## begin

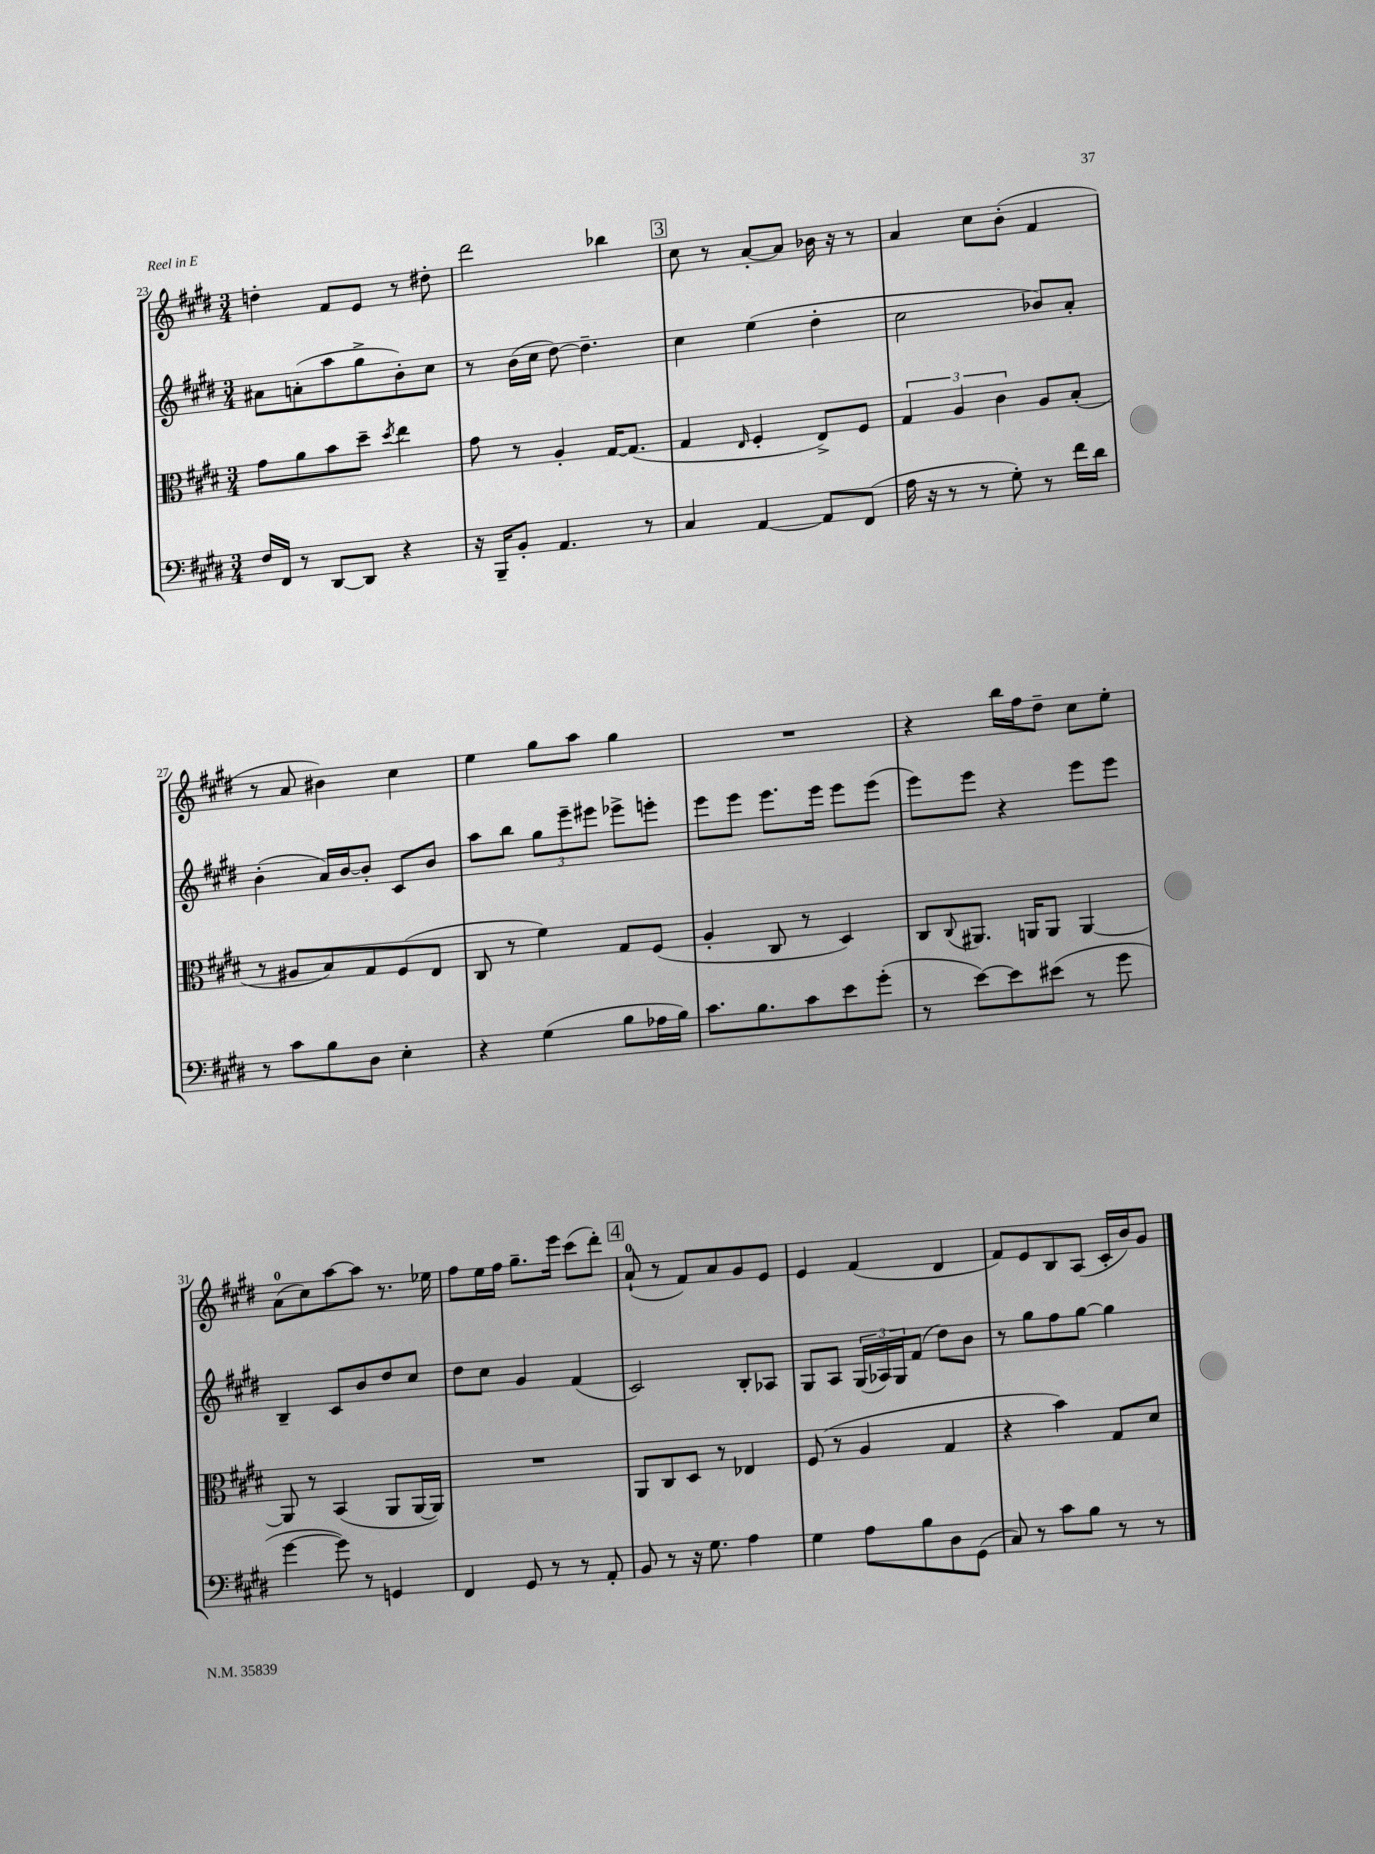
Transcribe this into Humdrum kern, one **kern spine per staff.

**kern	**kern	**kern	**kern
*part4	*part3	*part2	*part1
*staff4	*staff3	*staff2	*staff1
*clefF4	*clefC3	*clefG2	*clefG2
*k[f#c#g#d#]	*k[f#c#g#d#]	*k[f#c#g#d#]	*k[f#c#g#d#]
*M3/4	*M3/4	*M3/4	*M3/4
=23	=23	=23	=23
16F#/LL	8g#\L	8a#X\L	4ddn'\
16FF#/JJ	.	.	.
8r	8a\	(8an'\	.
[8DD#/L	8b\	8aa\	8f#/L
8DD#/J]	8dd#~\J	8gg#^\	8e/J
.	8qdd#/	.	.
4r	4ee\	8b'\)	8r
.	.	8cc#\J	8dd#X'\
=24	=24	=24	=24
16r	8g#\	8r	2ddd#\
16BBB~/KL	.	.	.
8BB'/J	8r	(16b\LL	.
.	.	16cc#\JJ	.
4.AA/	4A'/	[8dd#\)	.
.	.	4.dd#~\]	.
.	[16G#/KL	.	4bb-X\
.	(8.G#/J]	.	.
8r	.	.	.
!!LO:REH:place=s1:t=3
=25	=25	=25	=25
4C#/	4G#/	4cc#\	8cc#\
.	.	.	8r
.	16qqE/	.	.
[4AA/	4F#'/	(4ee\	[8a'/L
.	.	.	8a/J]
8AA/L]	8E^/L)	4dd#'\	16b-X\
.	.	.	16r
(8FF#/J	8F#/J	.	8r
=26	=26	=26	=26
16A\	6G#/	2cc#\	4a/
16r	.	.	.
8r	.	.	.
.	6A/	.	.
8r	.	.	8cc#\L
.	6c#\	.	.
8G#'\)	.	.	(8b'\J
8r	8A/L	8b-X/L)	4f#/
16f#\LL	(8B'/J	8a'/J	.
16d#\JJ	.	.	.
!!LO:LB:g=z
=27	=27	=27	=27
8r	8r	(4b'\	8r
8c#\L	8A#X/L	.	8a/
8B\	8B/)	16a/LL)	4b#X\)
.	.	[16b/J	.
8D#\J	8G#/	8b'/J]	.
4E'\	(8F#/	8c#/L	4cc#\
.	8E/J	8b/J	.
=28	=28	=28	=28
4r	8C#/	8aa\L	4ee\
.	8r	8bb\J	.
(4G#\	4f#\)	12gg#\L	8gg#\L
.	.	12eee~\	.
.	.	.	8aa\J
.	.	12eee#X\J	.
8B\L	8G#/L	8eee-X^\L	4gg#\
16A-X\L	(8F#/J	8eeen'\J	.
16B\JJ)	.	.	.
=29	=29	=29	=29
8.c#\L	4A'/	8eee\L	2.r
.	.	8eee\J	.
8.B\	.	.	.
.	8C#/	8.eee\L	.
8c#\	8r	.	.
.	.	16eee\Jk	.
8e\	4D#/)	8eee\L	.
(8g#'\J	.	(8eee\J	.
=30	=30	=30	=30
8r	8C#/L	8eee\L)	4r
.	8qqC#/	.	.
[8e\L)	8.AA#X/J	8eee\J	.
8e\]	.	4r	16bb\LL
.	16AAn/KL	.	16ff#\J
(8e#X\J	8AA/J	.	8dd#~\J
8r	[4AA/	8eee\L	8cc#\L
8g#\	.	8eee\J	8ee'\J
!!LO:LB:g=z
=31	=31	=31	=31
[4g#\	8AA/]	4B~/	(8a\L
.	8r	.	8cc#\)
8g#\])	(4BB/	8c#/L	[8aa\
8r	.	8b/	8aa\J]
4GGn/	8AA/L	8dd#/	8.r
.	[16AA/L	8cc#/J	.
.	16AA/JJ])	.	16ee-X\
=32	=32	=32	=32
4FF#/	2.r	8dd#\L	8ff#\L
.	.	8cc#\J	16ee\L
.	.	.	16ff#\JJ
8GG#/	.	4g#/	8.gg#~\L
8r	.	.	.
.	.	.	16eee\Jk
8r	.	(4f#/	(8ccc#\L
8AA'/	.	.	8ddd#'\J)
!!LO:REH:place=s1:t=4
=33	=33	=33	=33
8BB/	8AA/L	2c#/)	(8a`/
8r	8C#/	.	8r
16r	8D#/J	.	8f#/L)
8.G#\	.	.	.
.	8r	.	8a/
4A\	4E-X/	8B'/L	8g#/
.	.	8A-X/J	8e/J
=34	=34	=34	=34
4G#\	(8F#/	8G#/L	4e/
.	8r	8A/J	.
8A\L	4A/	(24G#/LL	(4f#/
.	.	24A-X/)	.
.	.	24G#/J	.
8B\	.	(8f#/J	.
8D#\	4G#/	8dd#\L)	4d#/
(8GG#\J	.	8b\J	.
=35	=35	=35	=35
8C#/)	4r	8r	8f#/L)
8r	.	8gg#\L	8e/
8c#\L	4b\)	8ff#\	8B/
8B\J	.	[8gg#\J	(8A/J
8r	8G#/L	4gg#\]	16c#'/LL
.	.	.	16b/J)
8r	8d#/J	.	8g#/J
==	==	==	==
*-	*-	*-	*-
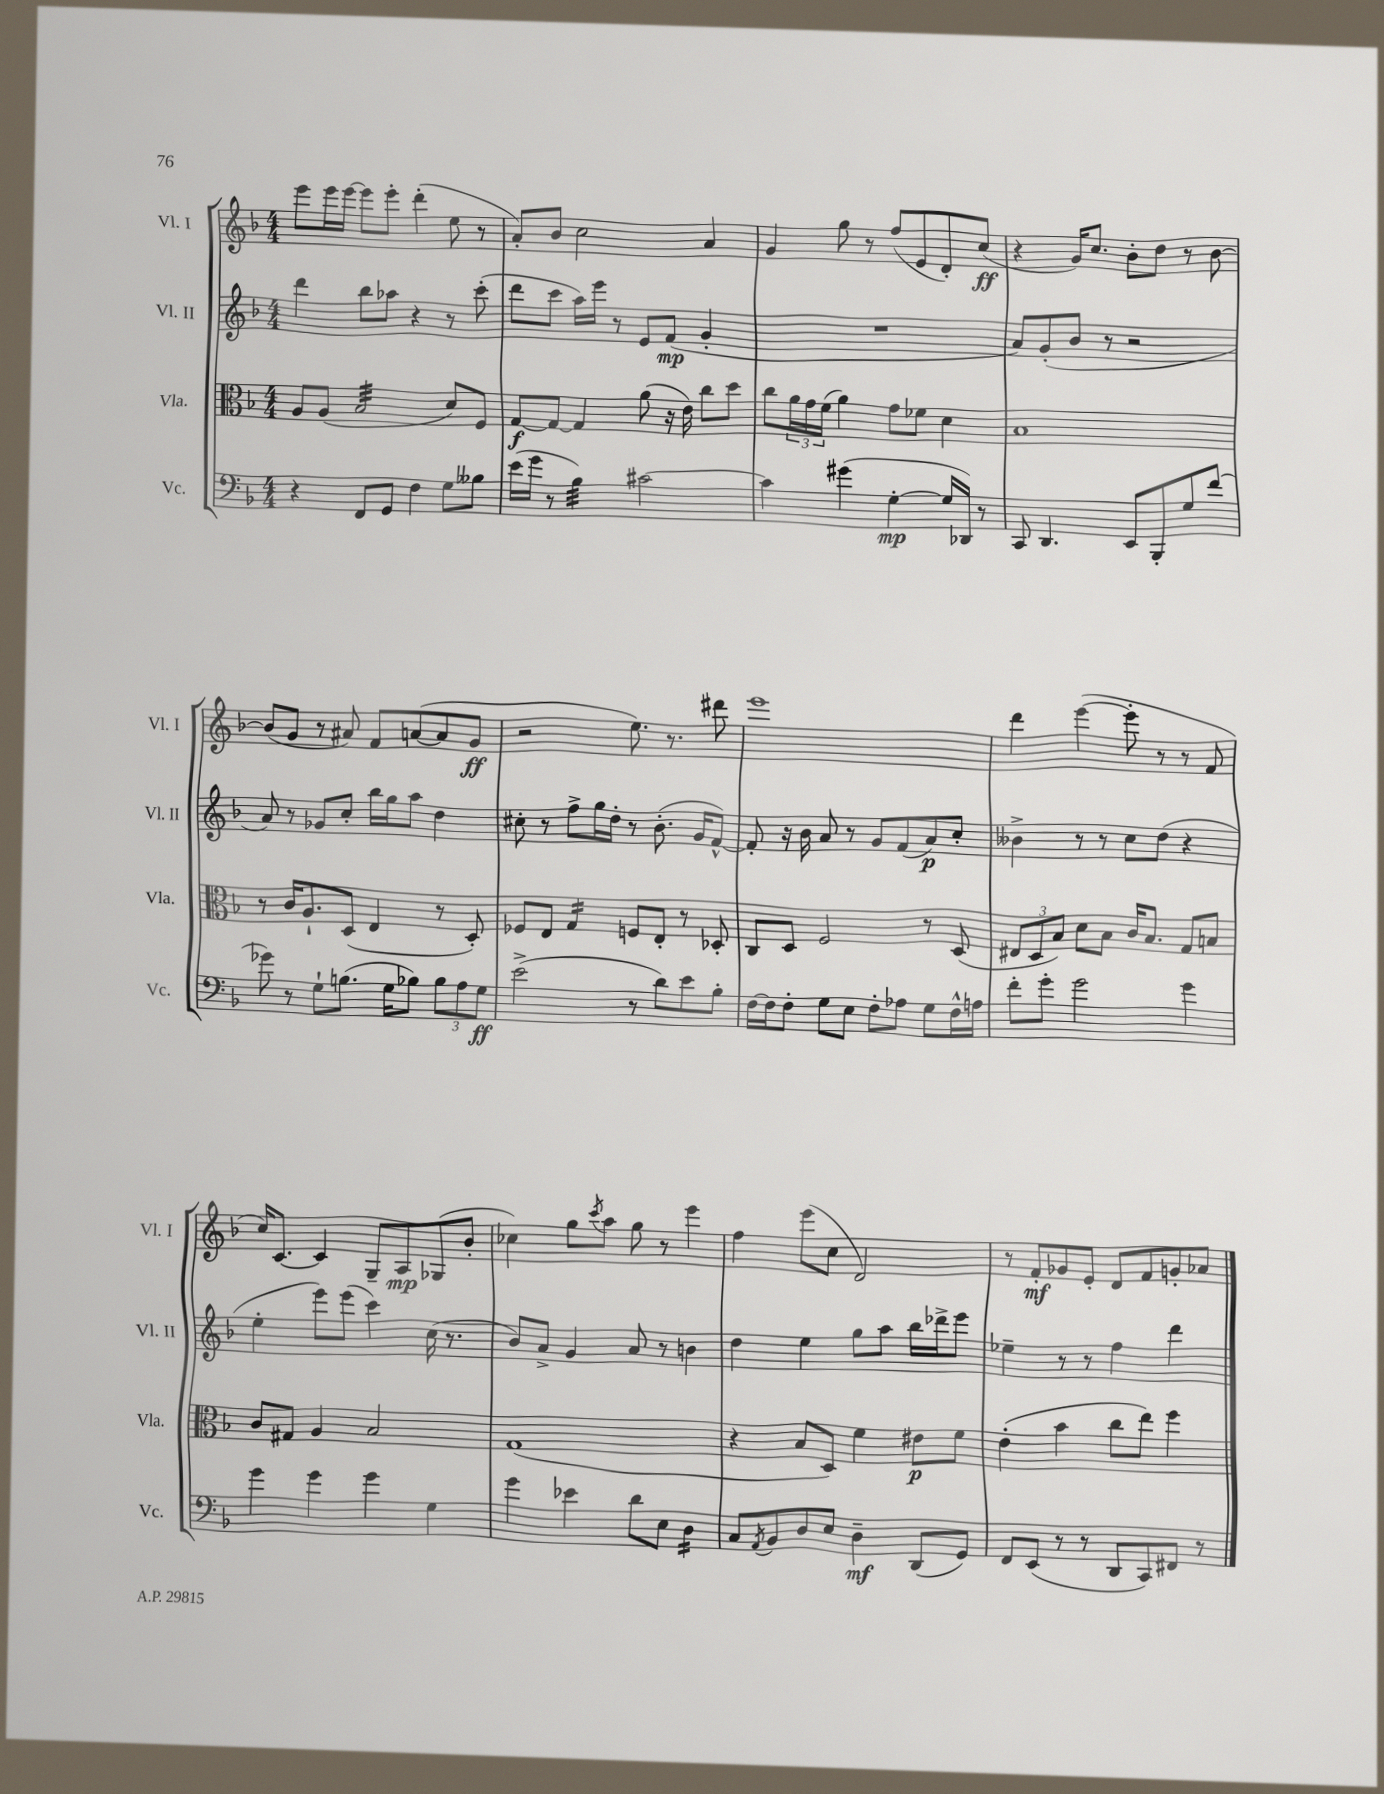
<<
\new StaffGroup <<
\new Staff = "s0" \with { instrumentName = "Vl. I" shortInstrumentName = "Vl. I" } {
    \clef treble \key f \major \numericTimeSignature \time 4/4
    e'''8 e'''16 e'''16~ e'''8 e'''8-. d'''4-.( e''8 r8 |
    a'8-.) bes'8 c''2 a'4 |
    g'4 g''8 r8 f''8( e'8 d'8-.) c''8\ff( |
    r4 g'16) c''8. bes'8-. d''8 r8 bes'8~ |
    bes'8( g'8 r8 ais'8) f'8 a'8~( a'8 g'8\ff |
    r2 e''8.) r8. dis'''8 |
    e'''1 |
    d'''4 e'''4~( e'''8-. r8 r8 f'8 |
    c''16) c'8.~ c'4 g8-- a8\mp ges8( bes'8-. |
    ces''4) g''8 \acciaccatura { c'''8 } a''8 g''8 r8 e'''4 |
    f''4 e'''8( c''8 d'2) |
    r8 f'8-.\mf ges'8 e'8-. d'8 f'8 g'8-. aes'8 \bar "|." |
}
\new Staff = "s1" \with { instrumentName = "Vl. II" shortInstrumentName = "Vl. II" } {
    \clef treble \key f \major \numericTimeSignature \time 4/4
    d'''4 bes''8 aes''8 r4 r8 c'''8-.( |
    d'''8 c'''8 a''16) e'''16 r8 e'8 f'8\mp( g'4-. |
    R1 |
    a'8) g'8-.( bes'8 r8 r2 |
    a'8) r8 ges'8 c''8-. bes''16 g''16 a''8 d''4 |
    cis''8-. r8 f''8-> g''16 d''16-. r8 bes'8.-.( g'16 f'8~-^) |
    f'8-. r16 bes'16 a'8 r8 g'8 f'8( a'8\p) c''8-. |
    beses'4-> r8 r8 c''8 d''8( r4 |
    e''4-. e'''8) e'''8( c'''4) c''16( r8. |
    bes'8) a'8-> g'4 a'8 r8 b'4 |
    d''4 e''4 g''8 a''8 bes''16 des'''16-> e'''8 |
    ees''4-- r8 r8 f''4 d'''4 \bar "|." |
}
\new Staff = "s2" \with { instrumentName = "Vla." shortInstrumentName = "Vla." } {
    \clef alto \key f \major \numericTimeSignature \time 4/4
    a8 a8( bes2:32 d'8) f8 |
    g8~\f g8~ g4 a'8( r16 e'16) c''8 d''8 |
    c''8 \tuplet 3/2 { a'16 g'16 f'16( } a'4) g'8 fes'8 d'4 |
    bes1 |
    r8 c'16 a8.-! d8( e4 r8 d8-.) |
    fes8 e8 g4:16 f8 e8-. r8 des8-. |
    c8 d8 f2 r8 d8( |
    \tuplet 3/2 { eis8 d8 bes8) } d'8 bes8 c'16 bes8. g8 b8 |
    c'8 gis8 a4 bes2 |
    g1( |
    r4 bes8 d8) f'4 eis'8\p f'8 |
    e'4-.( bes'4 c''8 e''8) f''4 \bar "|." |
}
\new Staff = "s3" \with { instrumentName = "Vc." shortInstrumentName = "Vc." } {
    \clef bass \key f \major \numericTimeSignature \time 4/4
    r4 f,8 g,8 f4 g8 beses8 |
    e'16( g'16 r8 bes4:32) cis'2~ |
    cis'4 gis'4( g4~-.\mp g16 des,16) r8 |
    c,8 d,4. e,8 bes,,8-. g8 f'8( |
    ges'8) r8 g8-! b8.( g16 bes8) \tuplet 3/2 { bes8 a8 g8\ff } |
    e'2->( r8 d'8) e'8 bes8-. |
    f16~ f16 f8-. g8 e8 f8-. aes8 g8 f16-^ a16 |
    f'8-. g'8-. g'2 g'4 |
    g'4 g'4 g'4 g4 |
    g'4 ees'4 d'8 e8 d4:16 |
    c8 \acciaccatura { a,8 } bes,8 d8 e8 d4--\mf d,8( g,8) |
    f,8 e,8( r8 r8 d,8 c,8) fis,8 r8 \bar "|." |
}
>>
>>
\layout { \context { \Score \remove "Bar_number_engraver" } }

## end

• _TASK DESCRIPTION_:
Return every line above that contains the string "tuplet", treating uppercase and lowercase as different.

• _RESULT OF THIS TASK_:
    c''8 \tuplet 3/2 { a'16 g'16 f'16( } a'4) g'8 fes'8 d'4 |
    \tuplet 3/2 { eis8 d8 bes8) } d'8 bes8 c'16 bes8. g8 b8 |
    ges'8) r8 g8-! b8.( g16 bes8) \tuplet 3/2 { bes8 a8 g8\ff } |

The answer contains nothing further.